# Exercise details:
For each record, copy the text exactly and omit any picture it holds.

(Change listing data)

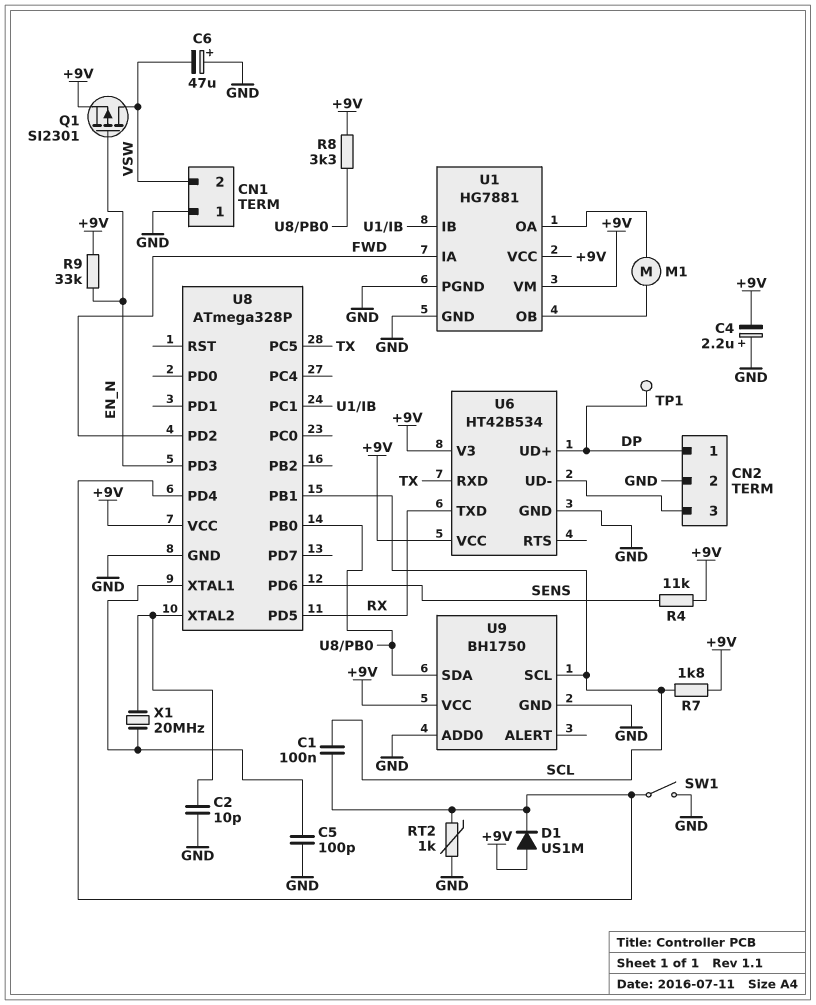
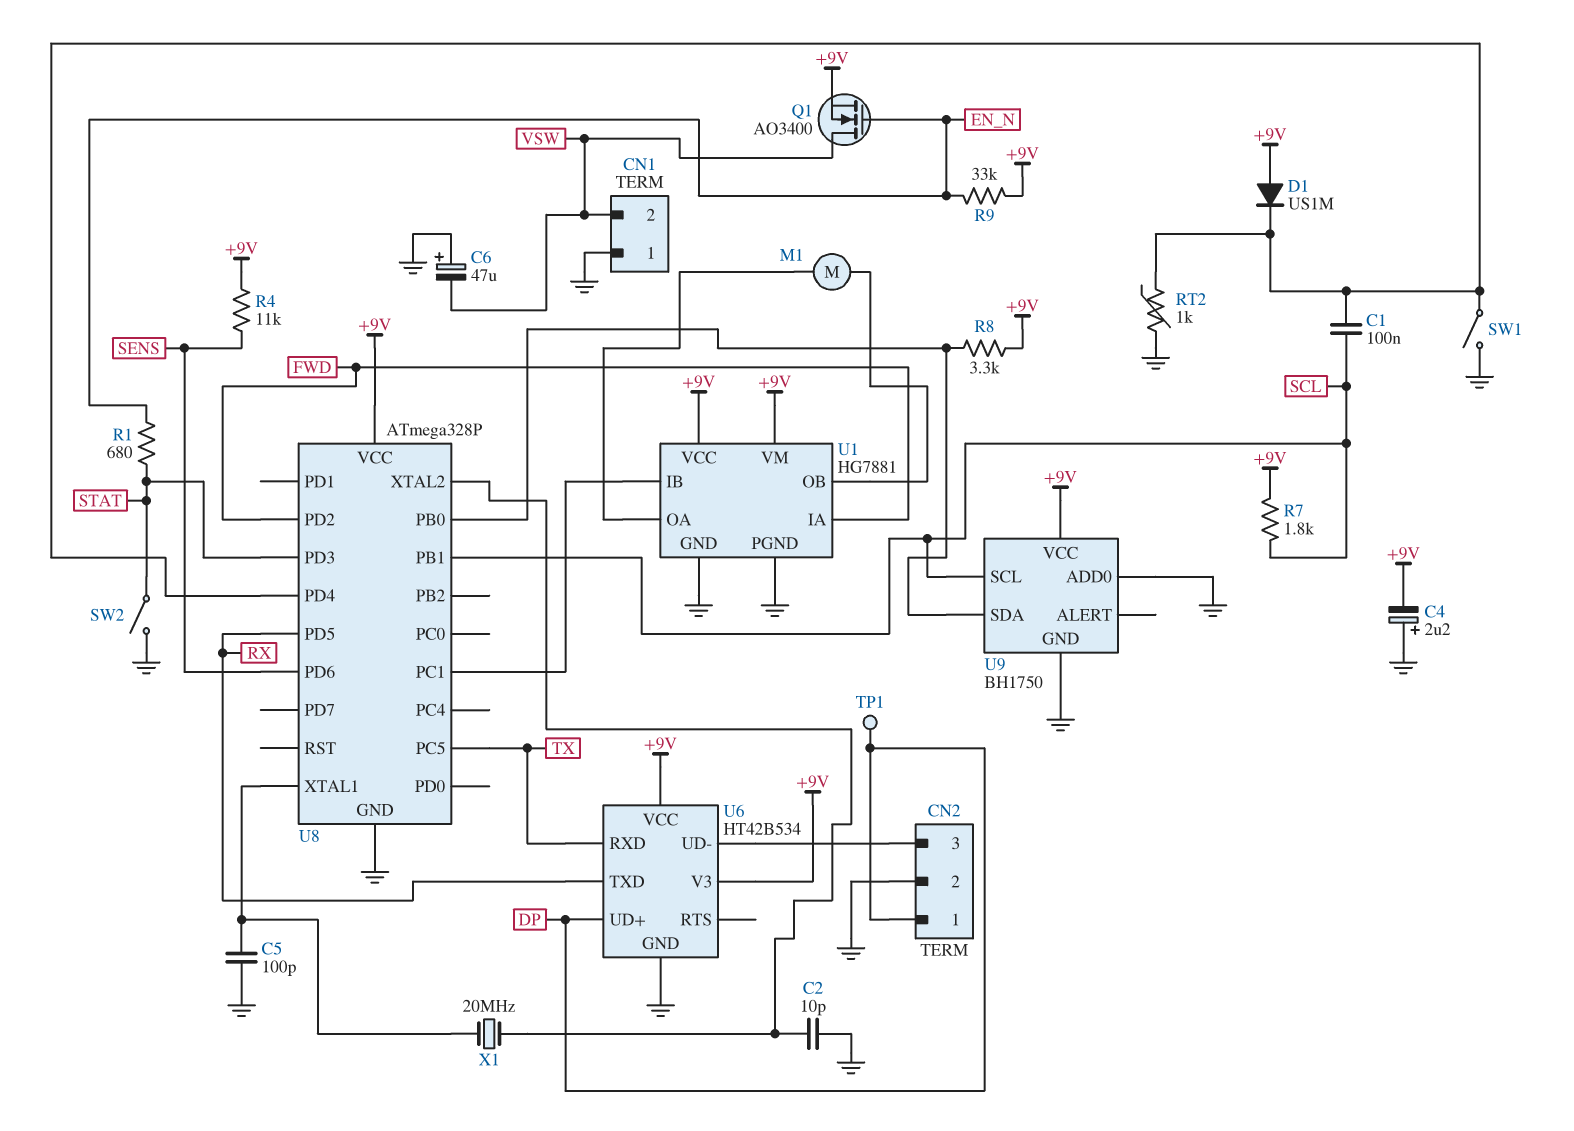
Q1: PMOS SI2301 (G EN_N, D VSW, S +9V) -> NMOS AO3400 (G EN_N, D VSW, S +9V)
R1: none -> 680 (EN_N, STAT)
SW2: none -> switch (GND, STAT)
U8 pin PD3: EN_N -> STAT

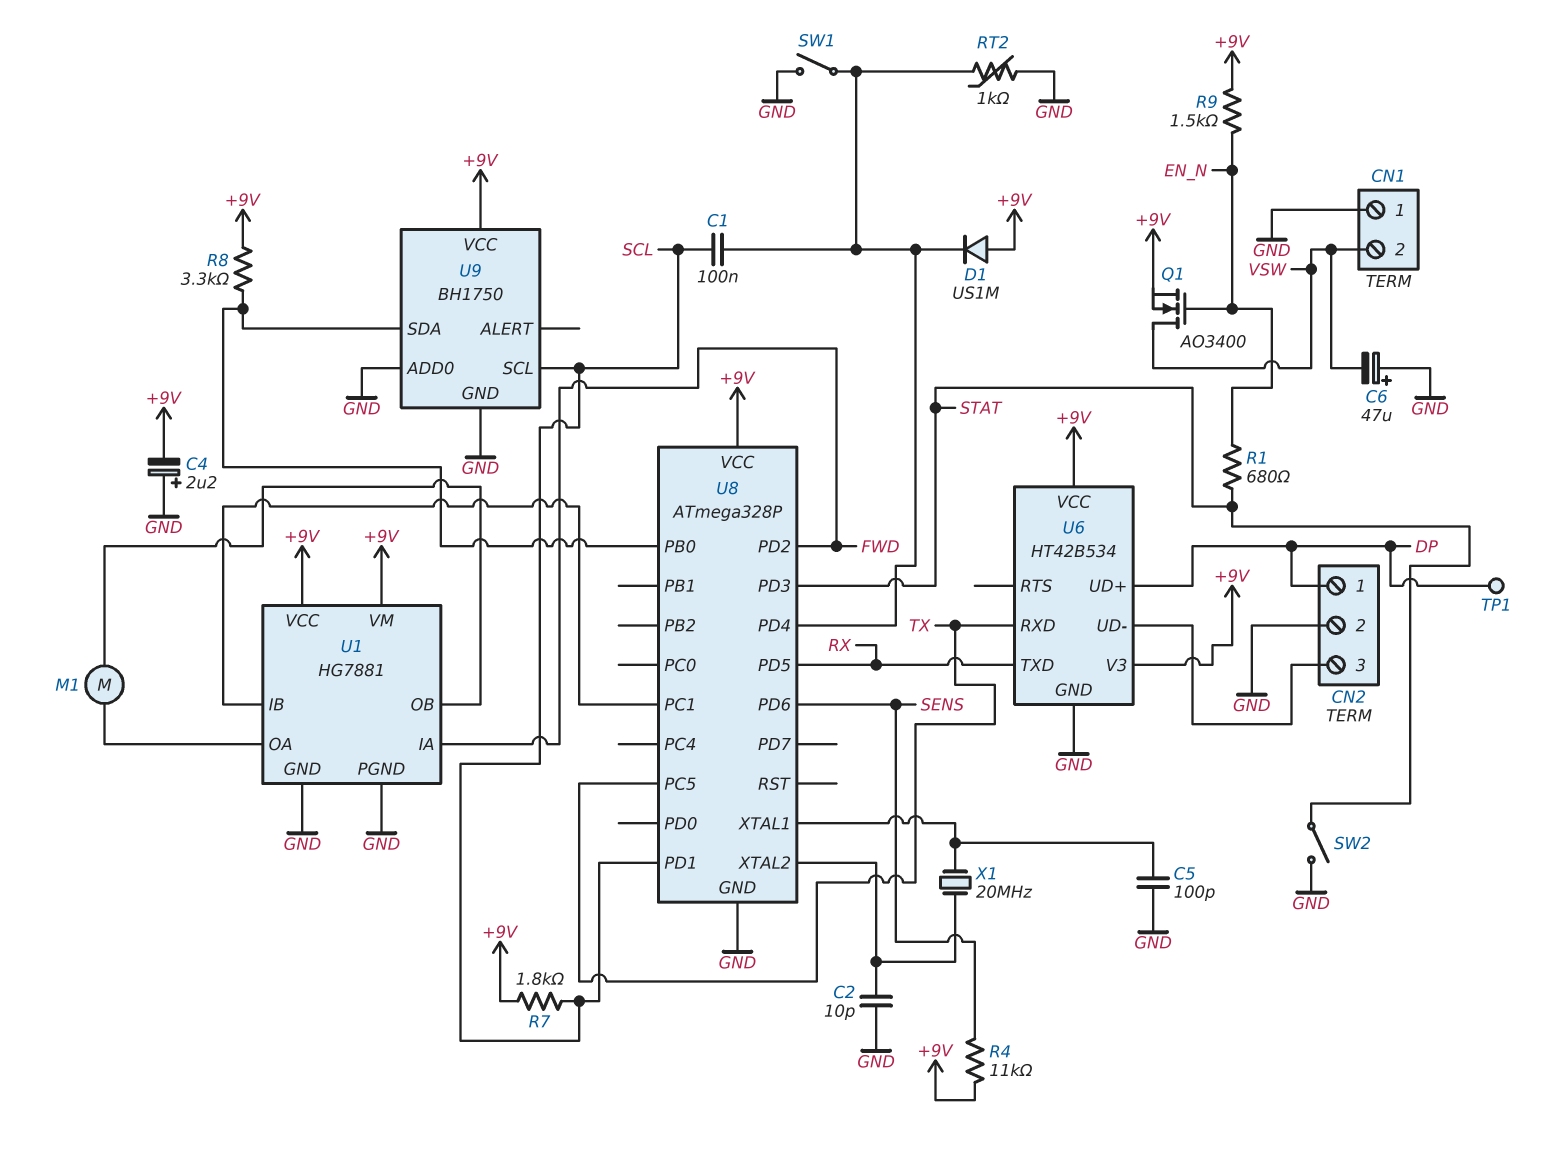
R9: 33k (+9V, EN_N) -> 1.5k (+9V, EN_N)
U8 pin PB1: SCL -> none
U8 pin PD1: none -> SCL

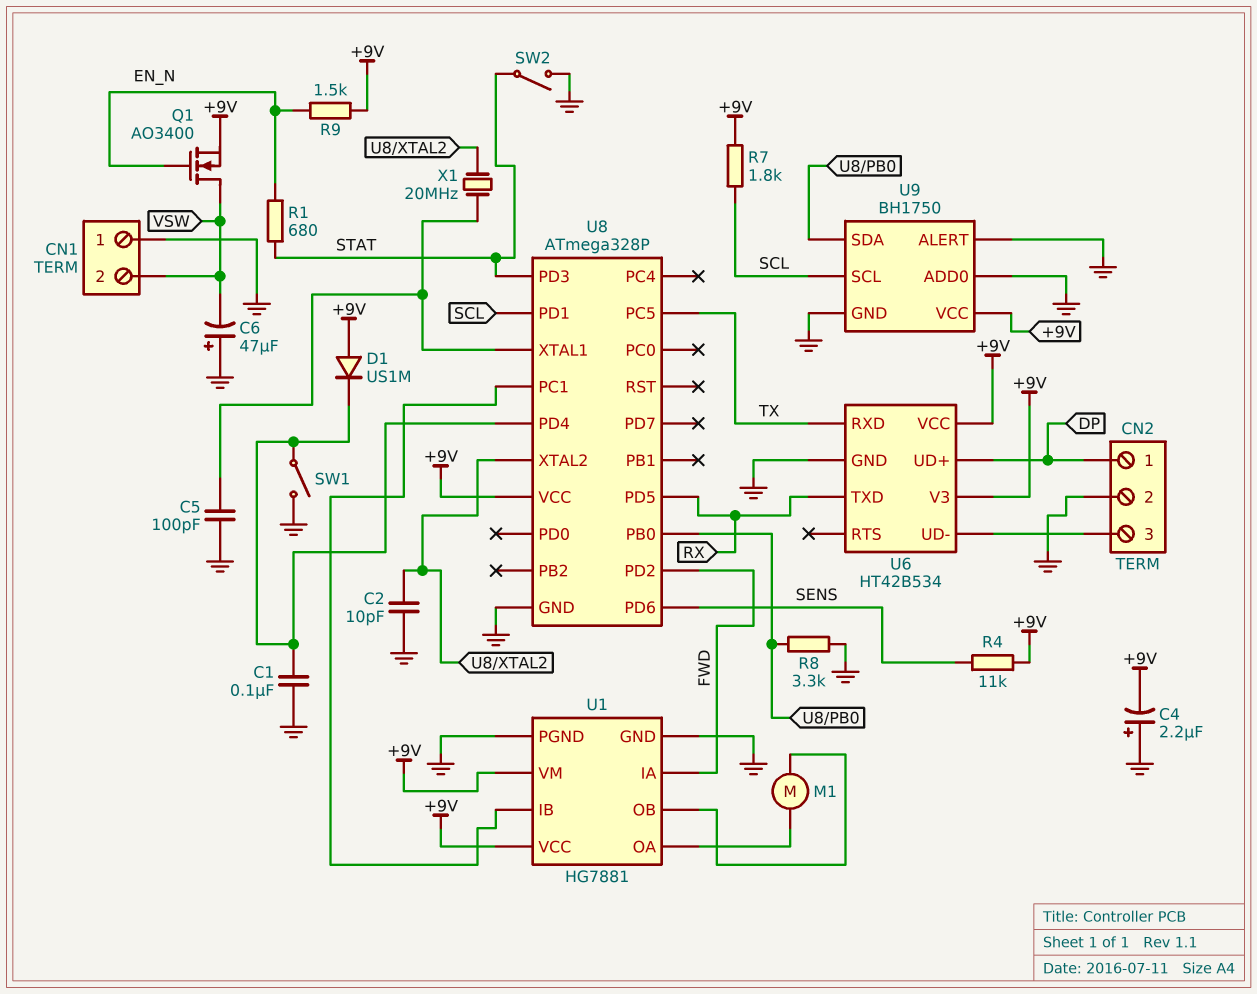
C1: 100nF (SCL, U8/PD4) -> 100nF (GND, U8/PD4)
R8: 3.3k (+9V, U8/PB0) -> 3.3k (GND, U8/PB0)
RT2: 1k (GND, U8/PD4) -> none
TP1: test point (DP) -> none
U9 pin ALERT: none -> GND

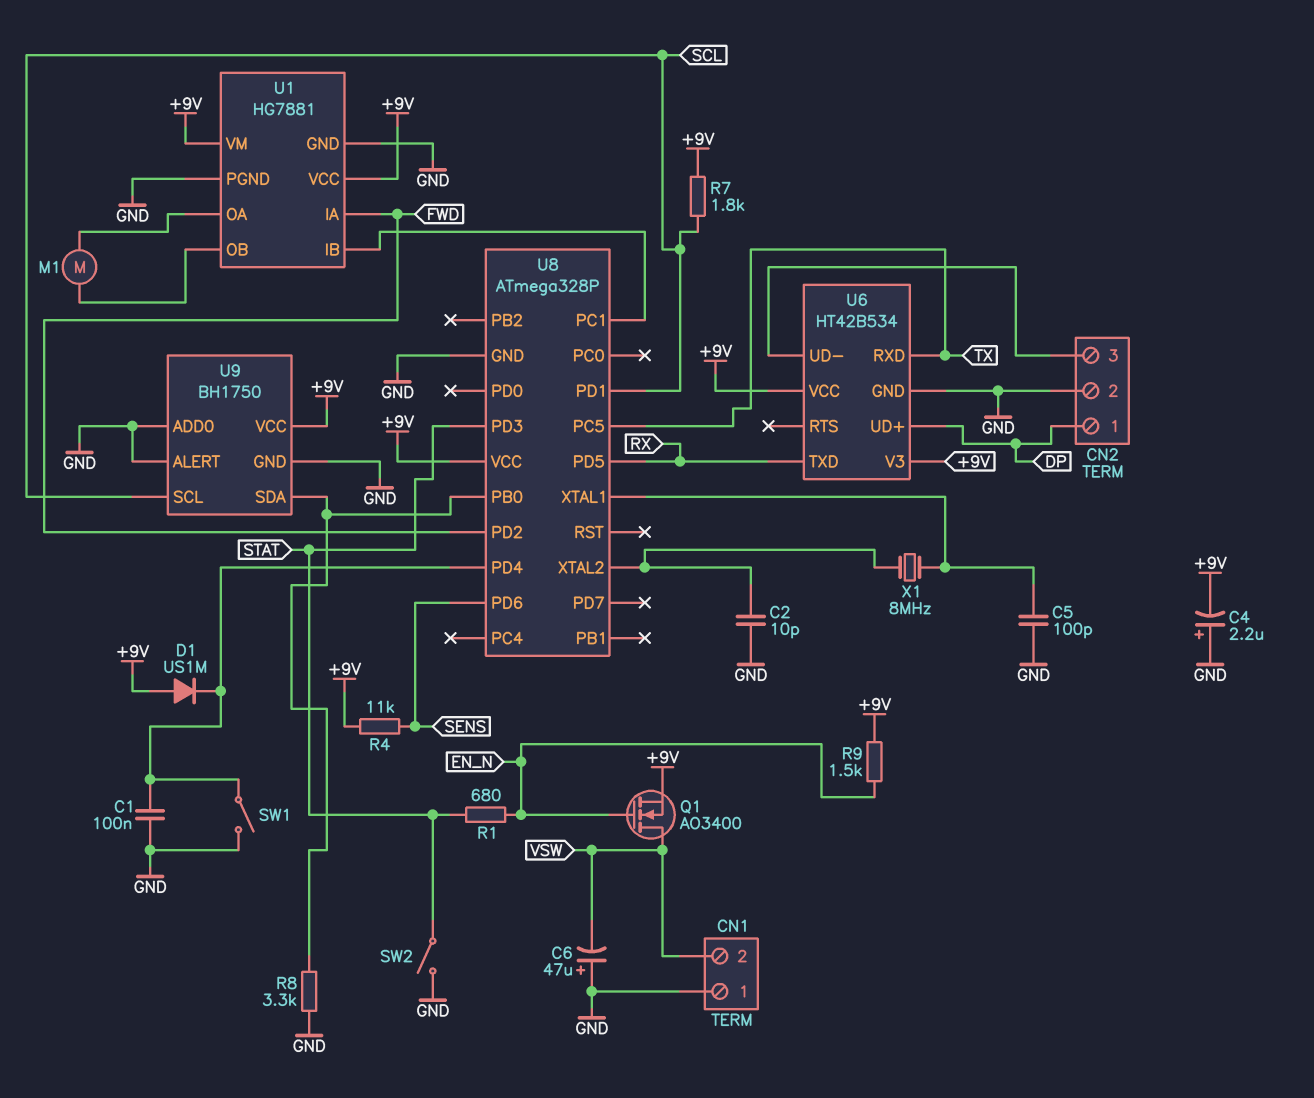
X1: 20MHz (U8/XTAL1, U8/XTAL2) -> 8MHz (U8/XTAL1, U8/XTAL2)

# Expected answer:
Q1: PMOS SI2301 (G EN_N, D VSW, S +9V) -> NMOS AO3400 (G EN_N, D VSW, S +9V)
R1: none -> 680 (EN_N, STAT)
SW2: none -> switch (GND, STAT)
U8 pin PD3: EN_N -> STAT

R9: 33k (+9V, EN_N) -> 1.5k (+9V, EN_N)
U8 pin PB1: SCL -> none
U8 pin PD1: none -> SCL

C1: 100nF (SCL, U8/PD4) -> 100nF (GND, U8/PD4)
R8: 3.3k (+9V, U8/PB0) -> 3.3k (GND, U8/PB0)
RT2: 1k (GND, U8/PD4) -> none
TP1: test point (DP) -> none
U9 pin ALERT: none -> GND

X1: 20MHz (U8/XTAL1, U8/XTAL2) -> 8MHz (U8/XTAL1, U8/XTAL2)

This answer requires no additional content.